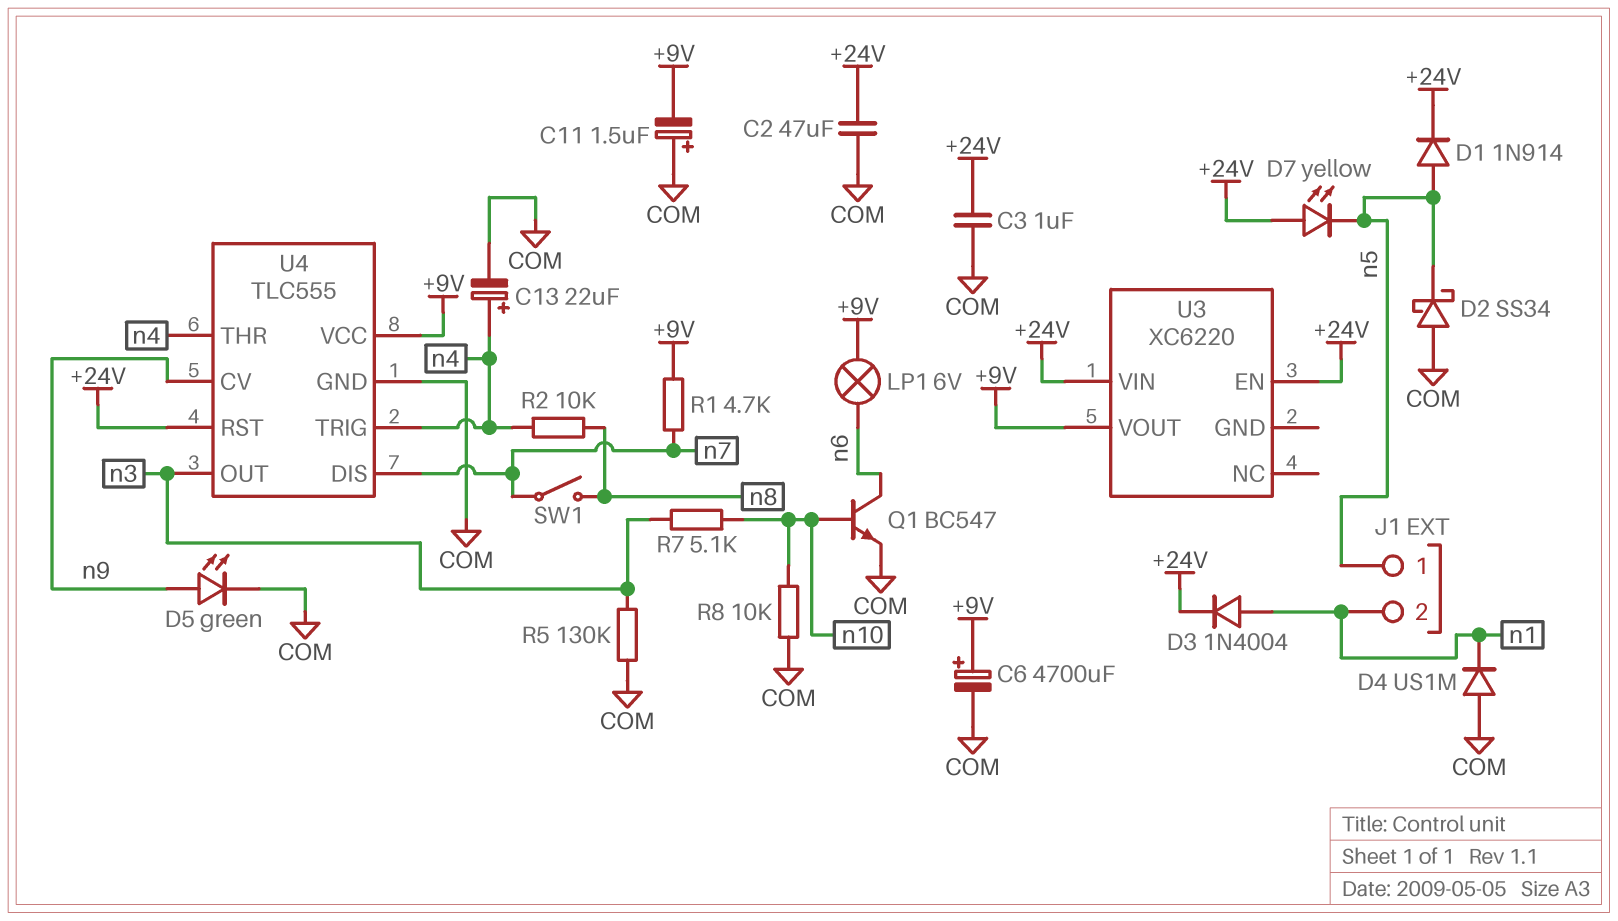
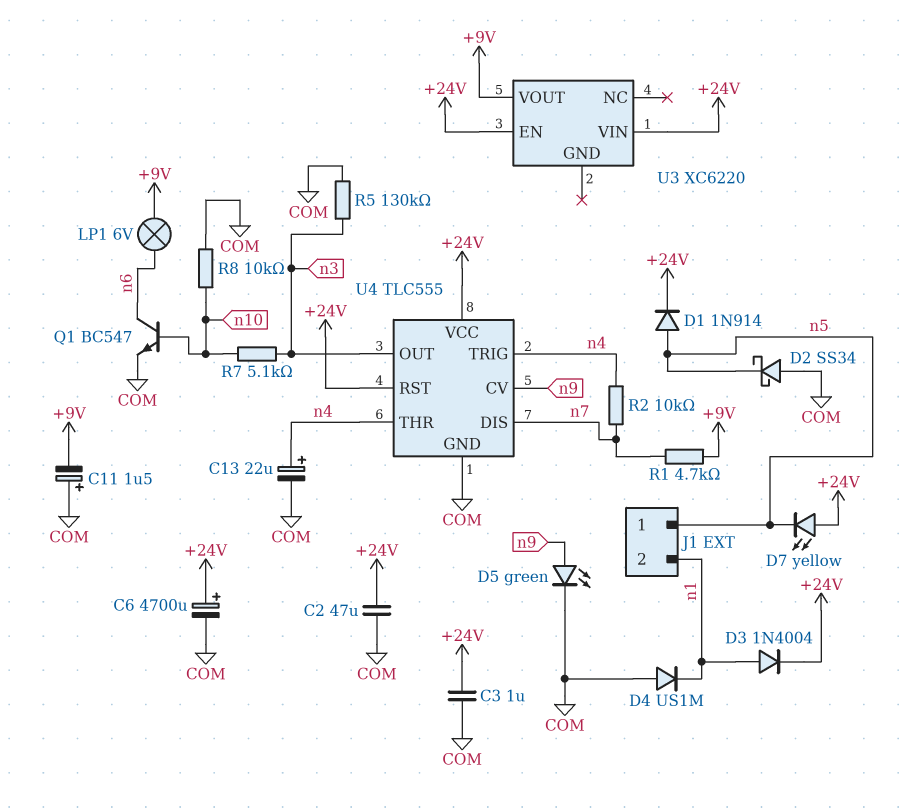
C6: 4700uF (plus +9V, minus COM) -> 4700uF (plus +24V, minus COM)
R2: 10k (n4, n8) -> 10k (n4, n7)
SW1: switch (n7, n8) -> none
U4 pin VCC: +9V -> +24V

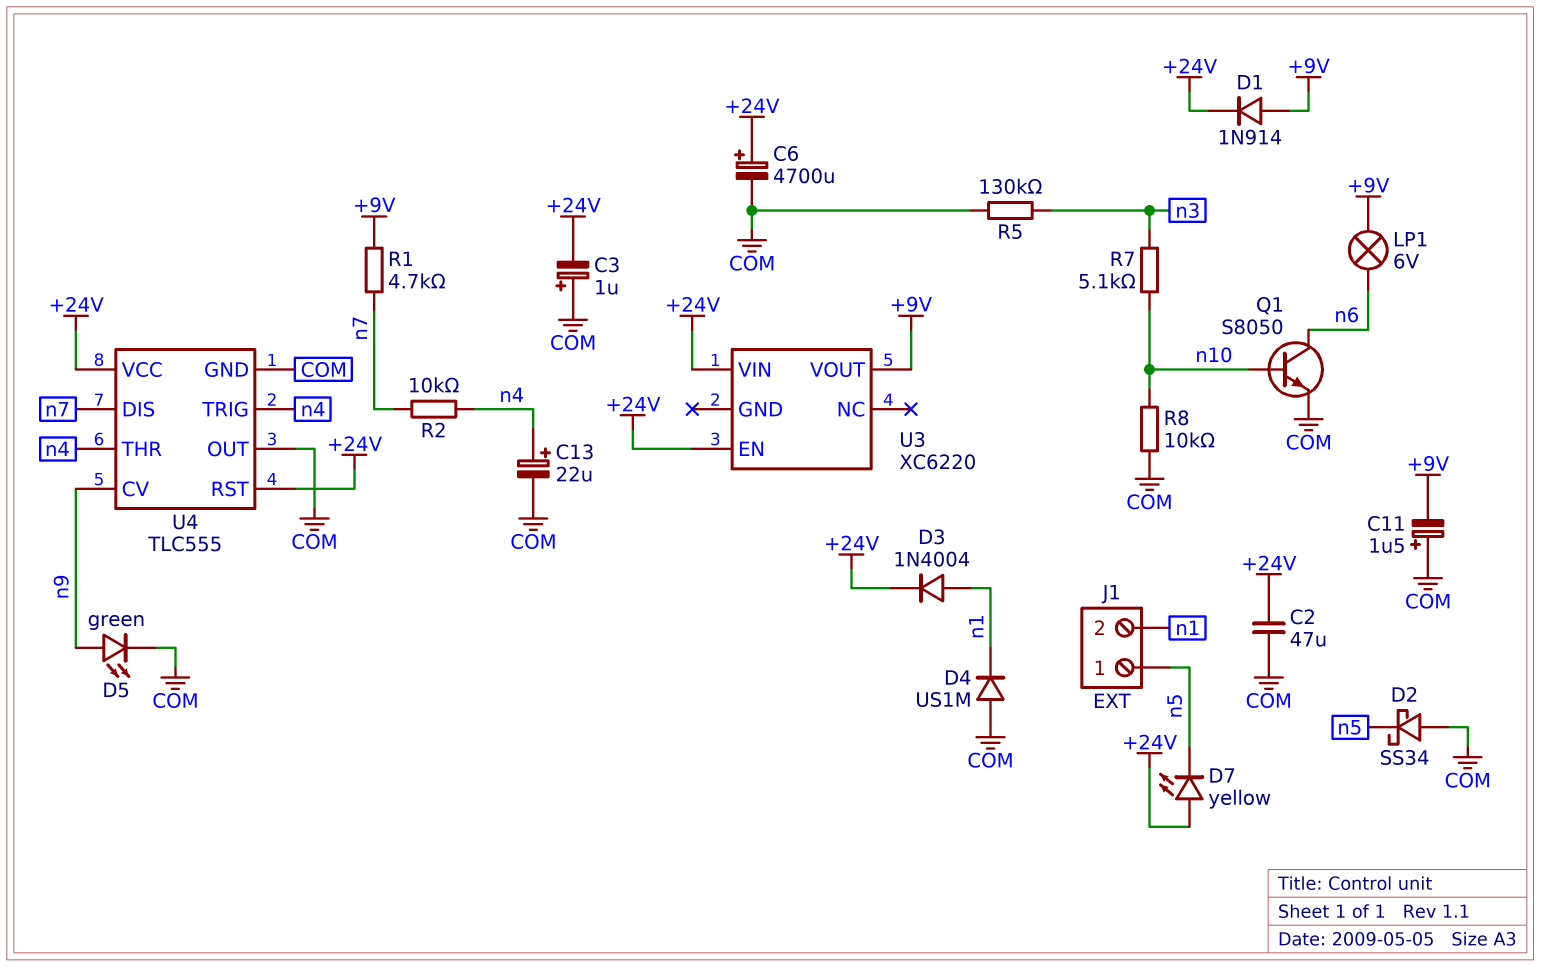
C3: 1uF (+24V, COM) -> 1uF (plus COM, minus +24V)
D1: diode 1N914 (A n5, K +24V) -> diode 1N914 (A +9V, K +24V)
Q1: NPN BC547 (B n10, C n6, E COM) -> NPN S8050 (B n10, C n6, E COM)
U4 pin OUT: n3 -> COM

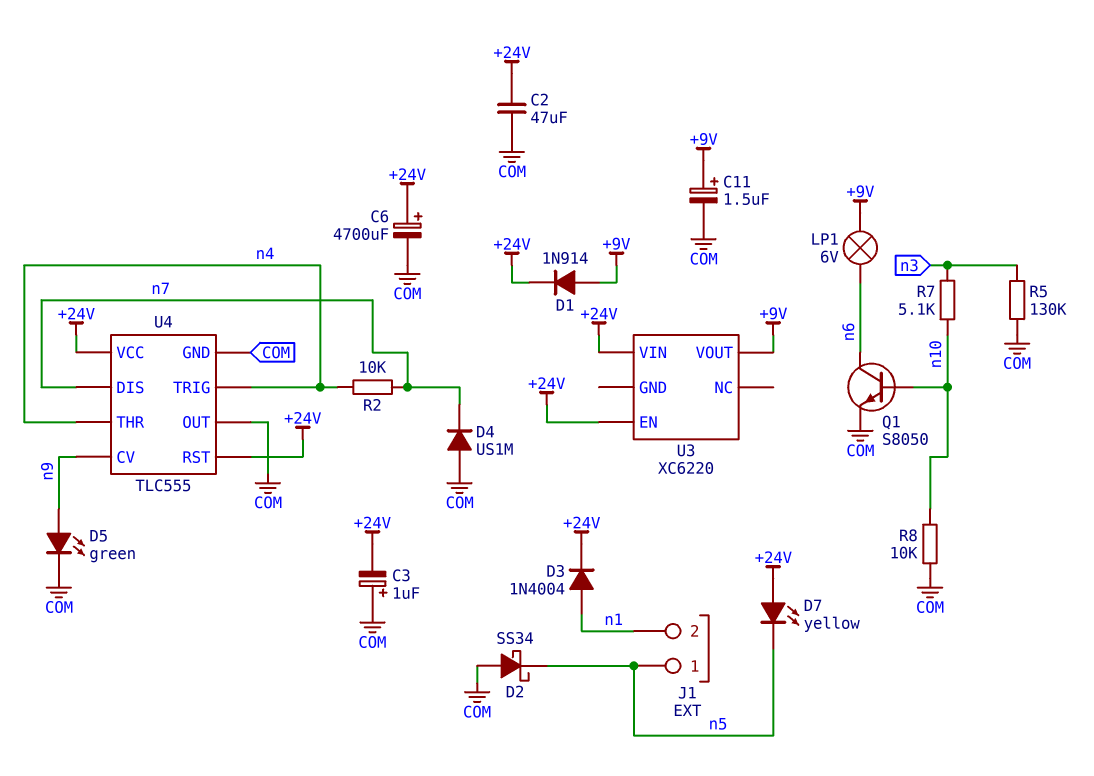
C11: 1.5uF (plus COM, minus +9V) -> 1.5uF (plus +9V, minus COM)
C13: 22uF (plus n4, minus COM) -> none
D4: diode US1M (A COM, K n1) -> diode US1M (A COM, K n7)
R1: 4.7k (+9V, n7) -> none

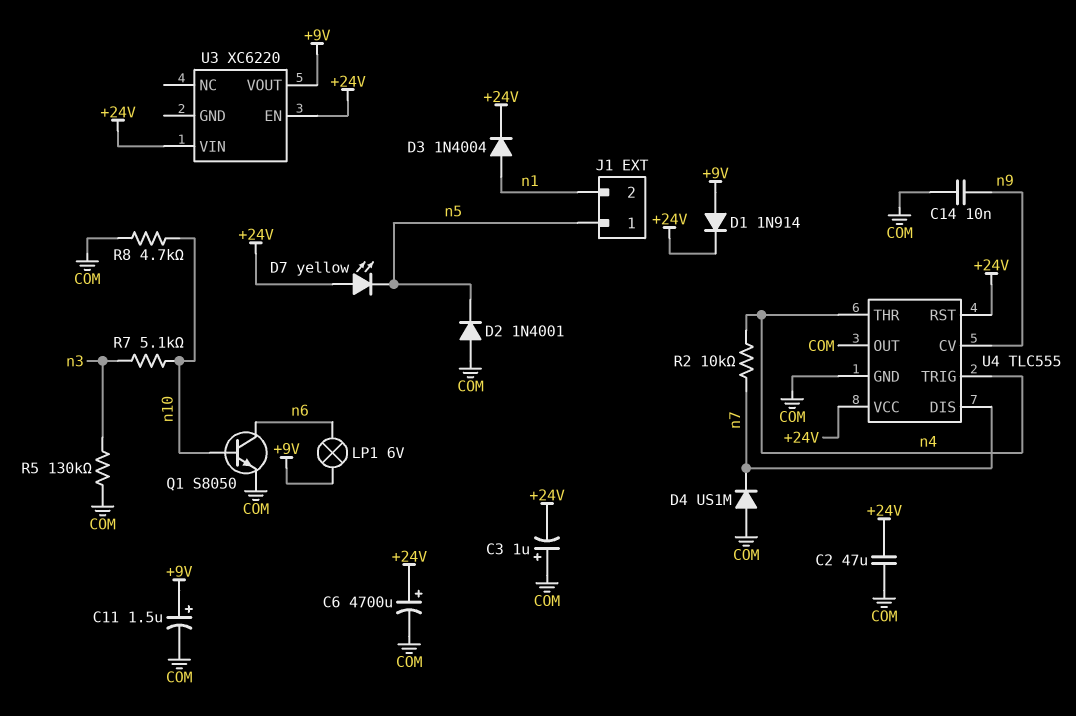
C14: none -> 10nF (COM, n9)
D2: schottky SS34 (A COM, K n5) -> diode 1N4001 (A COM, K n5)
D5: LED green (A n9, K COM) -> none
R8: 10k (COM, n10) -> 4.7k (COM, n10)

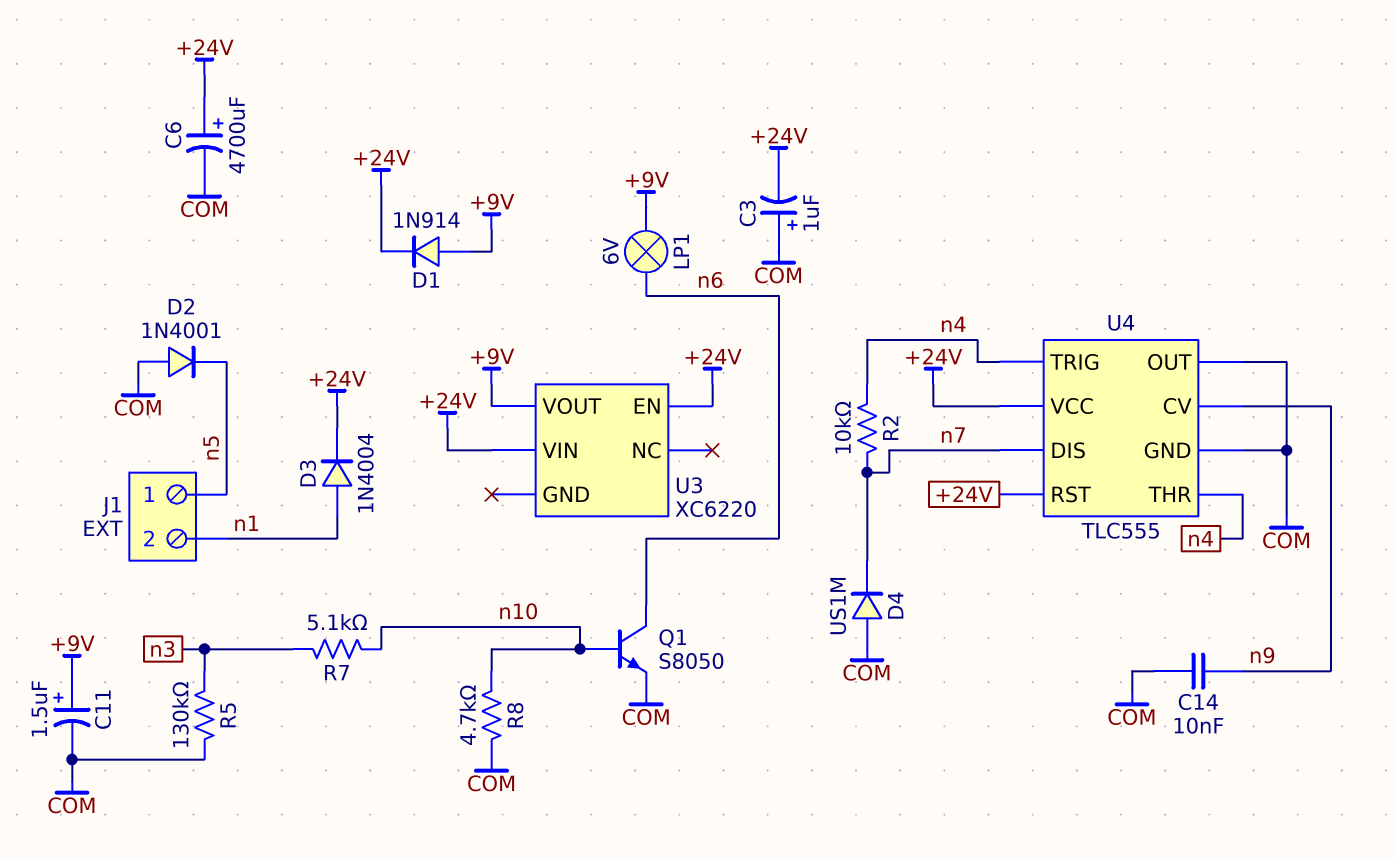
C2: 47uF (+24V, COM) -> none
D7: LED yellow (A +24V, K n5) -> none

━━━━━━

**Work request:**
Give again, word for word, only the lines from the line containing "D4: diode US1M" through the last line above, both included; leave the pictures out.

**Solution to this exercise:**
D4: diode US1M (A COM, K n1) -> diode US1M (A COM, K n7)
R1: 4.7k (+9V, n7) -> none

C14: none -> 10nF (COM, n9)
D2: schottky SS34 (A COM, K n5) -> diode 1N4001 (A COM, K n5)
D5: LED green (A n9, K COM) -> none
R8: 10k (COM, n10) -> 4.7k (COM, n10)

C2: 47uF (+24V, COM) -> none
D7: LED yellow (A +24V, K n5) -> none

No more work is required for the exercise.